- [TASK MATERIAL]:
--------------------
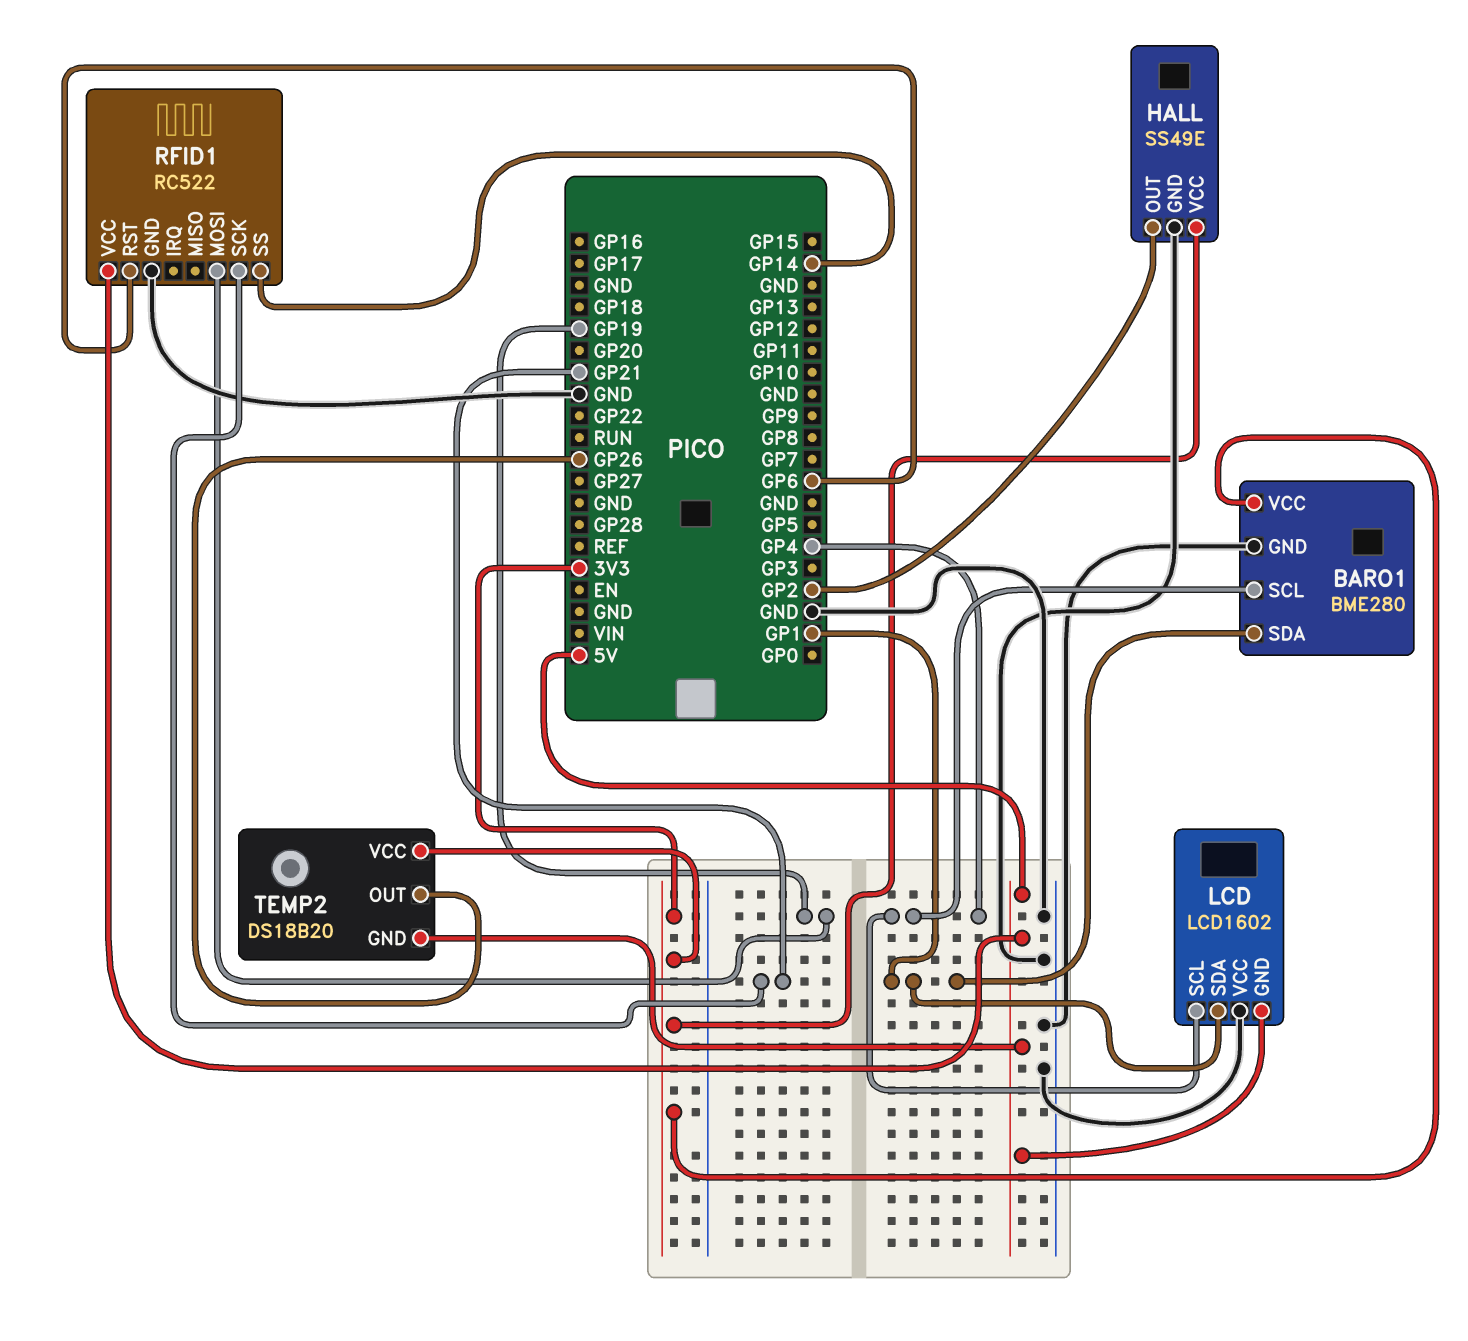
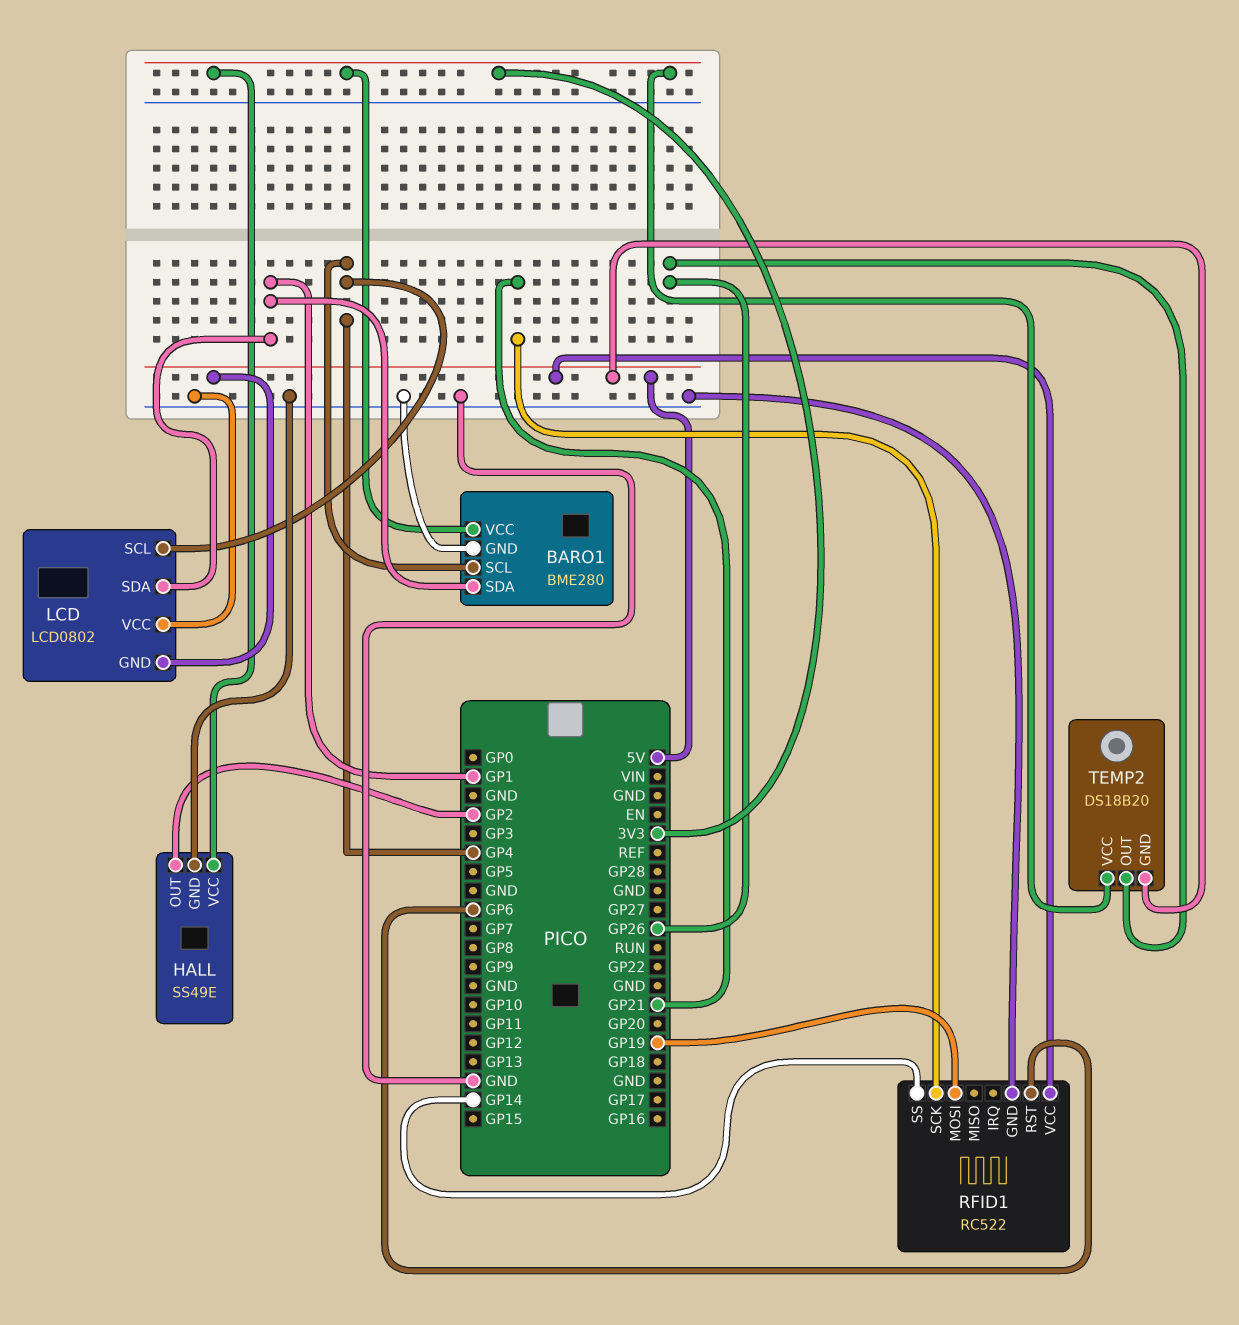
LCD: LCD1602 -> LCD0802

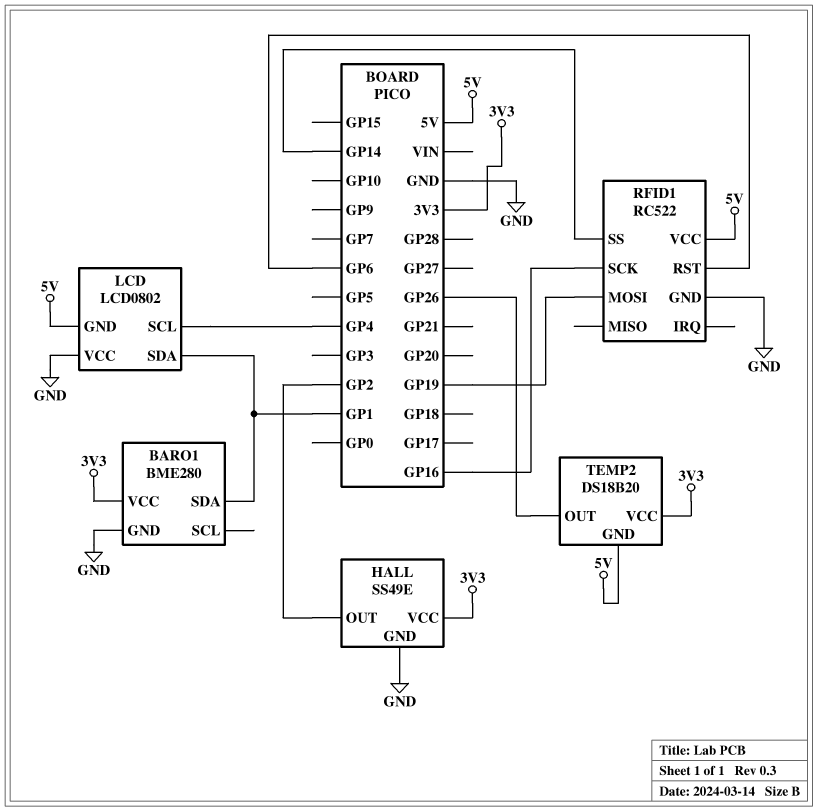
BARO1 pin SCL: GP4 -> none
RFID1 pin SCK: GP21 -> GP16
--------------------
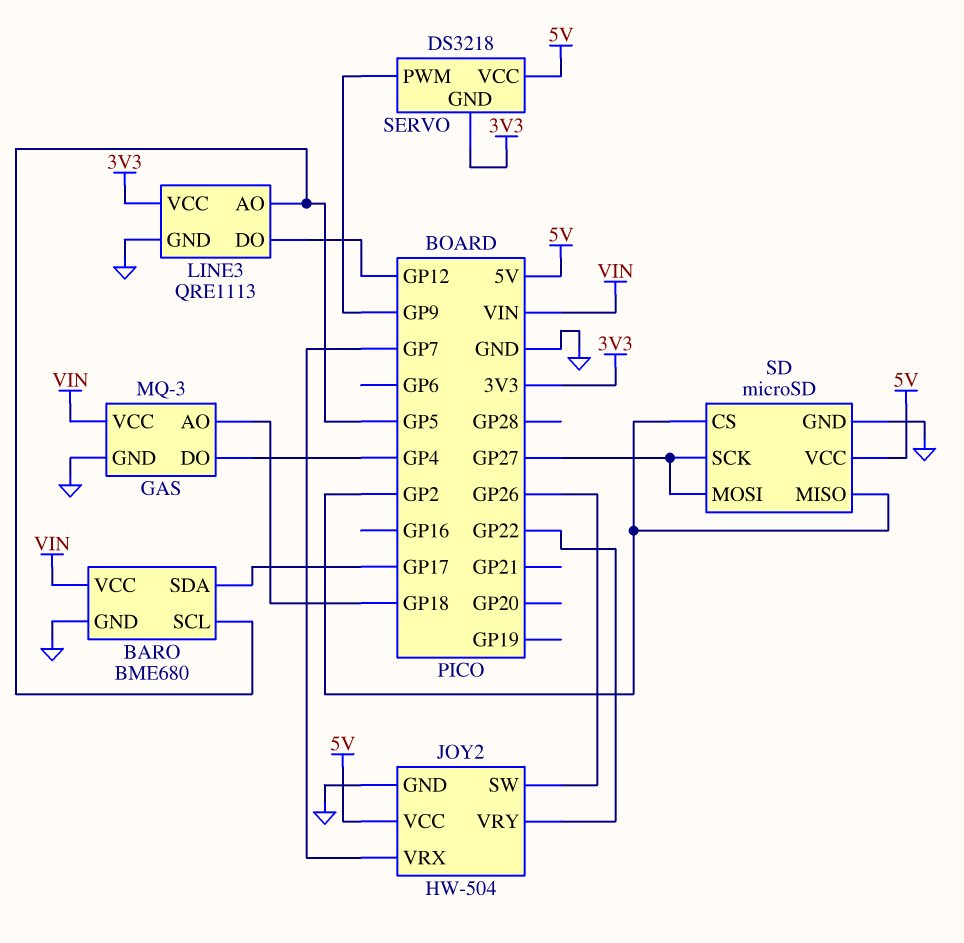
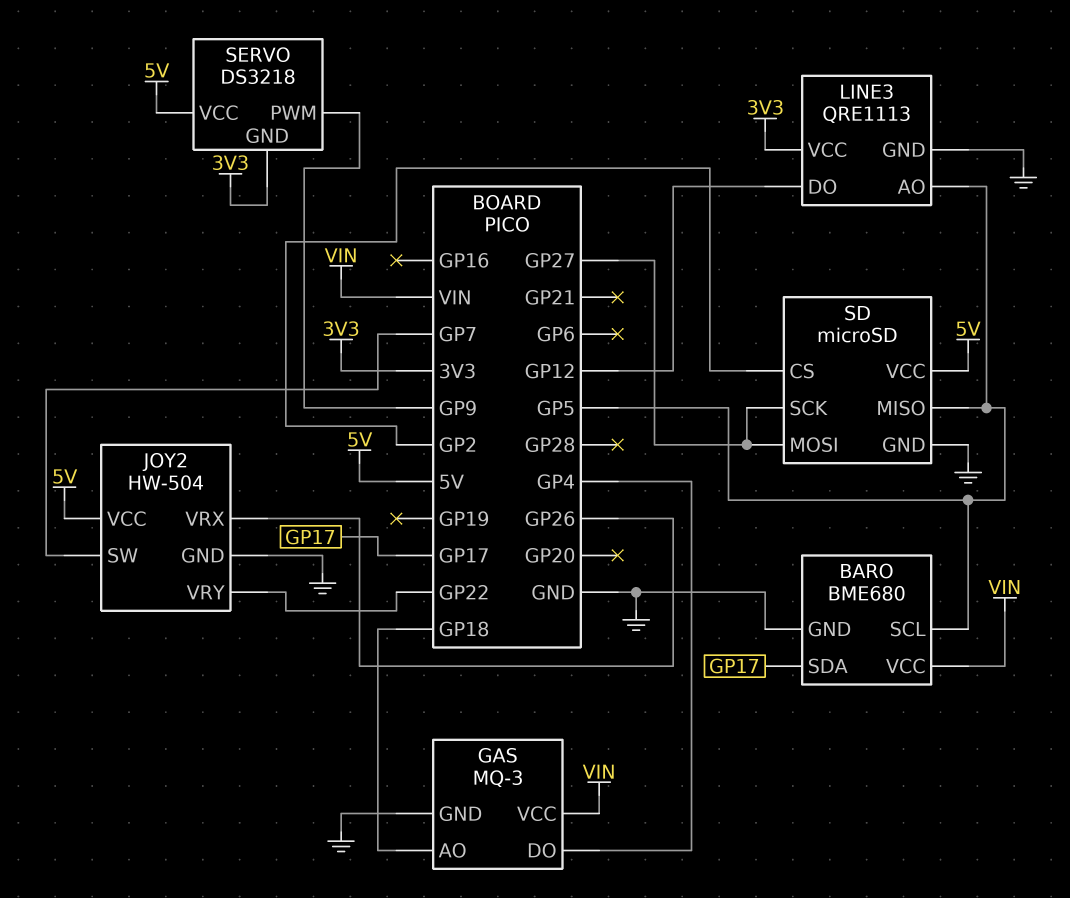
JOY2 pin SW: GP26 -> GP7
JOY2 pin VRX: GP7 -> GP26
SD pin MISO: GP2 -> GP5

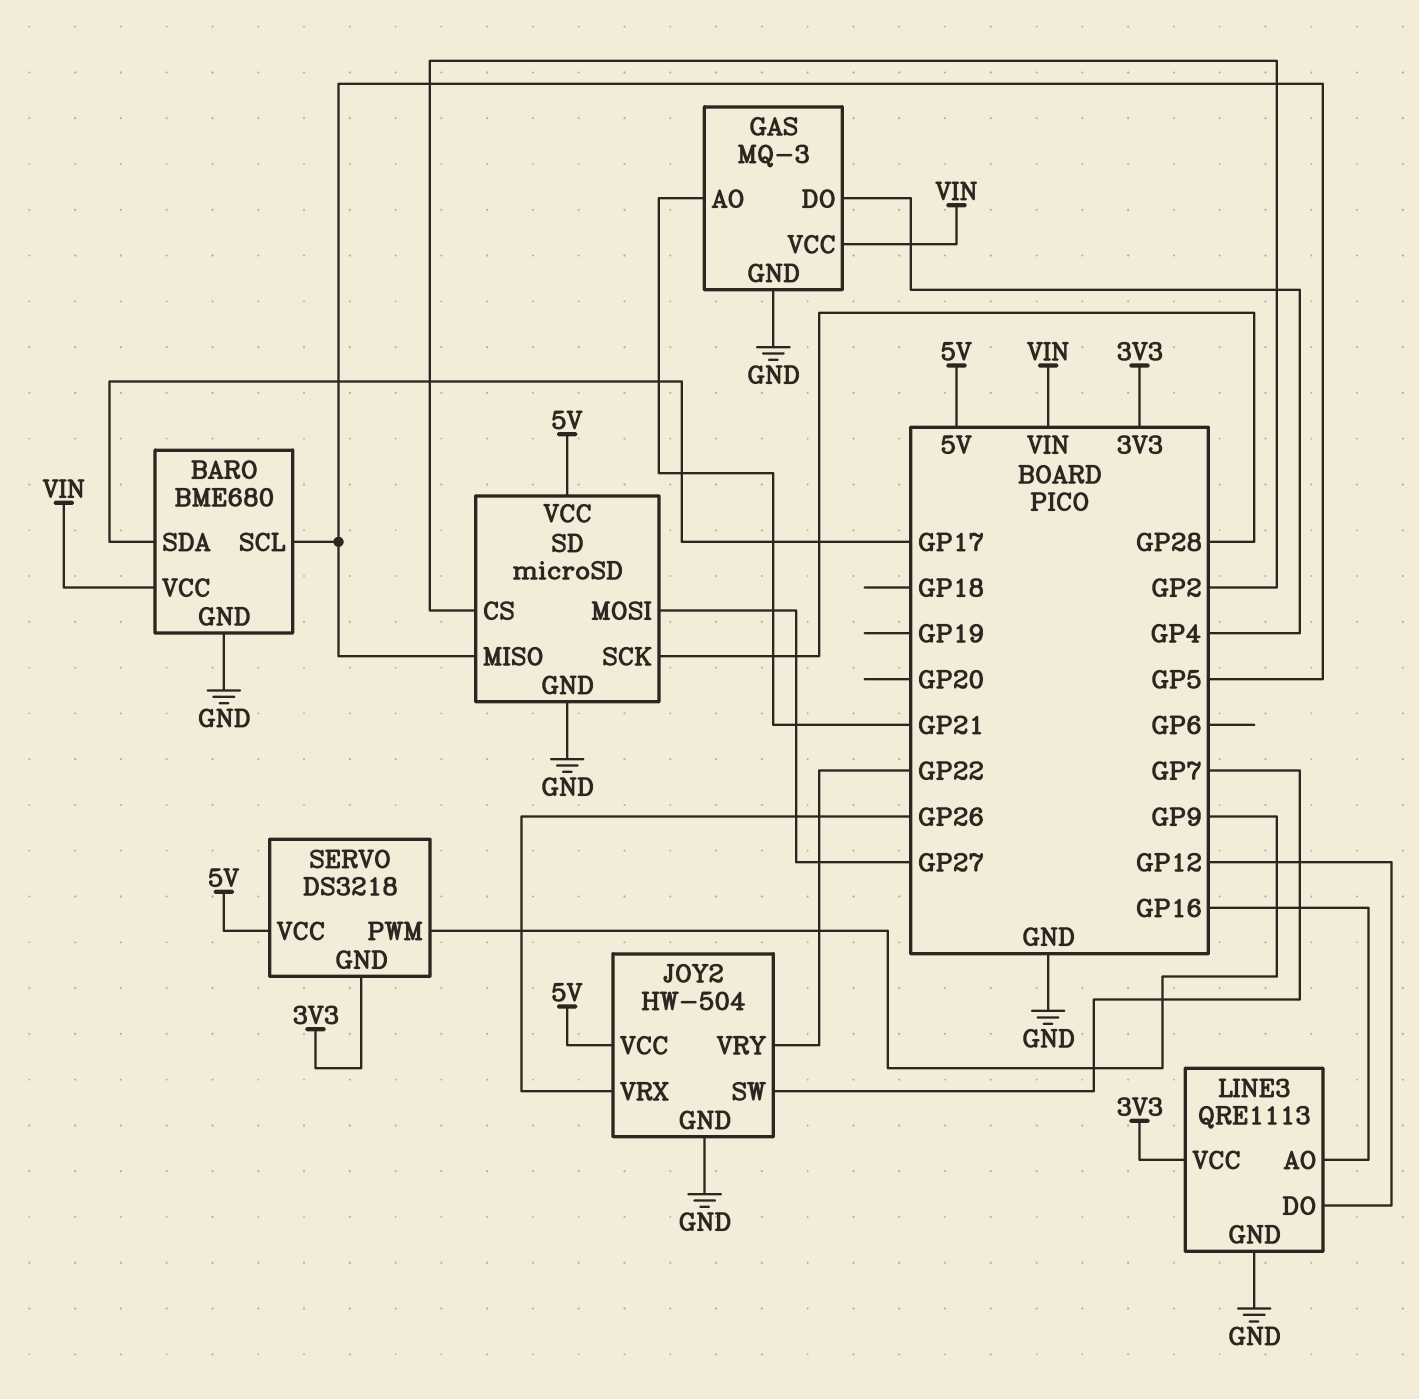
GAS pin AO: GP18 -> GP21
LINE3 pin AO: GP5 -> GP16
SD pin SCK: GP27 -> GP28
--------------------
- [YOUR GOAL]:
The answer should consist only of the lines above from the one with "JOY2 pin SW: GP26 -> GP7" through the one with "SD pin SCK: GP27 -> GP28", repeated exactly, with no pictures among them.

- [ANSWER BOX]:
JOY2 pin SW: GP26 -> GP7
JOY2 pin VRX: GP7 -> GP26
SD pin MISO: GP2 -> GP5

GAS pin AO: GP18 -> GP21
LINE3 pin AO: GP5 -> GP16
SD pin SCK: GP27 -> GP28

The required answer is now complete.